In the data below, change every "white sheer veil" to "white lace veil" and leave all other text as it is.

* Begin *

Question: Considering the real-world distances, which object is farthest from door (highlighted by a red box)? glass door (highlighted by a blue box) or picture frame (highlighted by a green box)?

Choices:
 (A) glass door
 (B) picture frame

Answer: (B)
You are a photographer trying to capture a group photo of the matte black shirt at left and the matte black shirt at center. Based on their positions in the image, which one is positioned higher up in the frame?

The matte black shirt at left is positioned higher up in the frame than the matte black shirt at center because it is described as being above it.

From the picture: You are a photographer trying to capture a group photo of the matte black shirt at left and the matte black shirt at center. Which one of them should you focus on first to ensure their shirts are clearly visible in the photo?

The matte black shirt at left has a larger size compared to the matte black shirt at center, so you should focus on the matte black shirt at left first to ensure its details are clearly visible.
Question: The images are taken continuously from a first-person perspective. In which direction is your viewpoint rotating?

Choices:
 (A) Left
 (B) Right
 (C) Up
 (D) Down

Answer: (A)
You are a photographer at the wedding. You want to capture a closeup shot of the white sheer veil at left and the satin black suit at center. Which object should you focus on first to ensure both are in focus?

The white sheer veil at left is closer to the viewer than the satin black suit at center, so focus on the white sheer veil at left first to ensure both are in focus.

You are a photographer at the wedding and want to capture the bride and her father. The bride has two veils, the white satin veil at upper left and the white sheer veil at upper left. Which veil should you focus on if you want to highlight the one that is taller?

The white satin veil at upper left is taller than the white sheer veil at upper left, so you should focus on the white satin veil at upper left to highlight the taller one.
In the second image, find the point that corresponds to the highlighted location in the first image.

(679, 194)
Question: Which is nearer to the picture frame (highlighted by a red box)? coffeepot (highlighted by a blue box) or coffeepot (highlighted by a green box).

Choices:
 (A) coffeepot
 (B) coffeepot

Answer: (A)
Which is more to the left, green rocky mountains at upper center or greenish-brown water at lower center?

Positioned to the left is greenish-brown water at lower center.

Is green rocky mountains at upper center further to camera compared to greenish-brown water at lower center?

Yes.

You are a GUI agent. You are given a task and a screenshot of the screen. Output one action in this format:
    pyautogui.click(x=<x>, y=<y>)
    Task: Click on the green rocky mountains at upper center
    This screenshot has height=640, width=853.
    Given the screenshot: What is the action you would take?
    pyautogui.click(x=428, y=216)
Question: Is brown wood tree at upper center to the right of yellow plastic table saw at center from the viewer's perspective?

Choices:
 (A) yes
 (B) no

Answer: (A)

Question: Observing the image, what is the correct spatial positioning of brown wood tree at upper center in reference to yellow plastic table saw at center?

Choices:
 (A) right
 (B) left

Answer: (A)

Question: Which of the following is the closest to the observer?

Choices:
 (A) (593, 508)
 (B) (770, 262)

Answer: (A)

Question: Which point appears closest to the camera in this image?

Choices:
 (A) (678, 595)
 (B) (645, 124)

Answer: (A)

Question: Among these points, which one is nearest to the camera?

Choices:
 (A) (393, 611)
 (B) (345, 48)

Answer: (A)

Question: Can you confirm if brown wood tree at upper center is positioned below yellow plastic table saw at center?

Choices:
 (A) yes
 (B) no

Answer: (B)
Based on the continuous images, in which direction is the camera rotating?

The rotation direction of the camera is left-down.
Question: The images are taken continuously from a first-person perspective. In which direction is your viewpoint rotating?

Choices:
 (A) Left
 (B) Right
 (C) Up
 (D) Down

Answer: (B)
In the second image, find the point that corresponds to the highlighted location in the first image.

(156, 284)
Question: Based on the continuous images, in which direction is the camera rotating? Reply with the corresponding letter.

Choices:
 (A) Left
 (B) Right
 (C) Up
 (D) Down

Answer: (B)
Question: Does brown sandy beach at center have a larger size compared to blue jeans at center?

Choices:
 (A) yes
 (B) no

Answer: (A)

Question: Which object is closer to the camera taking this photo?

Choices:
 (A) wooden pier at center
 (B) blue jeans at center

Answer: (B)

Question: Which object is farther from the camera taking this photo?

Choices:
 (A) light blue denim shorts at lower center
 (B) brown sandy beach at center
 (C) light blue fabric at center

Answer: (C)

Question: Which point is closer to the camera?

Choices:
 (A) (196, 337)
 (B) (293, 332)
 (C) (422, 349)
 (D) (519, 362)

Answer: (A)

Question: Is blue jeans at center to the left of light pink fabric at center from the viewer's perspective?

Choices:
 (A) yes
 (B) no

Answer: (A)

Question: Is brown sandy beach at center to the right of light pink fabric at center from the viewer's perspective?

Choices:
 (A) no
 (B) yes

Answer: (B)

* End *

> [Result for this task]
Question: Considering the real-world distances, which object is farthest from door (highlighted by a red box)? glass door (highlighted by a blue box) or picture frame (highlighted by a green box)?

Choices:
 (A) glass door
 (B) picture frame

Answer: (B)
You are a photographer trying to capture a group photo of the matte black shirt at left and the matte black shirt at center. Based on their positions in the image, which one is positioned higher up in the frame?

The matte black shirt at left is positioned higher up in the frame than the matte black shirt at center because it is described as being above it.

From the picture: You are a photographer trying to capture a group photo of the matte black shirt at left and the matte black shirt at center. Which one of them should you focus on first to ensure their shirts are clearly visible in the photo?

The matte black shirt at left has a larger size compared to the matte black shirt at center, so you should focus on the matte black shirt at left first to ensure its details are clearly visible.
Question: The images are taken continuously from a first-person perspective. In which direction is your viewpoint rotating?

Choices:
 (A) Left
 (B) Right
 (C) Up
 (D) Down

Answer: (A)
You are a photographer at the wedding. You want to capture a closeup shot of the white lace veil at left and the satin black suit at center. Which object should you focus on first to ensure both are in focus?

The white lace veil at left is closer to the viewer than the satin black suit at center, so focus on the white lace veil at left first to ensure both are in focus.

You are a photographer at the wedding and want to capture the bride and her father. The bride has two veils, the white satin veil at upper left and the white lace veil at upper left. Which veil should you focus on if you want to highlight the one that is taller?

The white satin veil at upper left is taller than the white lace veil at upper left, so you should focus on the white satin veil at upper left to highlight the taller one.
In the second image, find the point that corresponds to the highlighted location in the first image.

(679, 194)
Question: Which is nearer to the picture frame (highlighted by a red box)? coffeepot (highlighted by a blue box) or coffeepot (highlighted by a green box).

Choices:
 (A) coffeepot
 (B) coffeepot

Answer: (A)
Which is more to the left, green rocky mountains at upper center or greenish-brown water at lower center?

Positioned to the left is greenish-brown water at lower center.

Is green rocky mountains at upper center further to camera compared to greenish-brown water at lower center?

Yes.

You are a GUI agent. You are given a task and a screenshot of the screen. Output one action in this format:
    pyautogui.click(x=<x>, y=<y>)
    Task: Click on the green rocky mountains at upper center
    This screenshot has height=640, width=853.
    Given the screenshot: What is the action you would take?
    pyautogui.click(x=428, y=216)
Question: Is brown wood tree at upper center to the right of yellow plastic table saw at center from the viewer's perspective?

Choices:
 (A) yes
 (B) no

Answer: (A)

Question: Observing the image, what is the correct spatial positioning of brown wood tree at upper center in reference to yellow plastic table saw at center?

Choices:
 (A) right
 (B) left

Answer: (A)

Question: Which of the following is the closest to the observer?

Choices:
 (A) (593, 508)
 (B) (770, 262)

Answer: (A)

Question: Which point appears closest to the camera in this image?

Choices:
 (A) (678, 595)
 (B) (645, 124)

Answer: (A)

Question: Among these points, which one is nearest to the camera?

Choices:
 (A) (393, 611)
 (B) (345, 48)

Answer: (A)

Question: Can you confirm if brown wood tree at upper center is positioned below yellow plastic table saw at center?

Choices:
 (A) yes
 (B) no

Answer: (B)
Based on the continuous images, in which direction is the camera rotating?

The rotation direction of the camera is left-down.
Question: The images are taken continuously from a first-person perspective. In which direction is your viewpoint rotating?

Choices:
 (A) Left
 (B) Right
 (C) Up
 (D) Down

Answer: (B)
In the second image, find the point that corresponds to the highlighted location in the first image.

(156, 284)
Question: Based on the continuous images, in which direction is the camera rotating? Reply with the corresponding letter.

Choices:
 (A) Left
 (B) Right
 (C) Up
 (D) Down

Answer: (B)
Question: Does brown sandy beach at center have a larger size compared to blue jeans at center?

Choices:
 (A) yes
 (B) no

Answer: (A)

Question: Which object is closer to the camera taking this photo?

Choices:
 (A) wooden pier at center
 (B) blue jeans at center

Answer: (B)

Question: Which object is farther from the camera taking this photo?

Choices:
 (A) light blue denim shorts at lower center
 (B) brown sandy beach at center
 (C) light blue fabric at center

Answer: (C)

Question: Which point is closer to the camera?

Choices:
 (A) (196, 337)
 (B) (293, 332)
 (C) (422, 349)
 (D) (519, 362)

Answer: (A)

Question: Is blue jeans at center to the left of light pink fabric at center from the viewer's perspective?

Choices:
 (A) yes
 (B) no

Answer: (A)

Question: Is brown sandy beach at center to the right of light pink fabric at center from the viewer's perspective?

Choices:
 (A) no
 (B) yes

Answer: (B)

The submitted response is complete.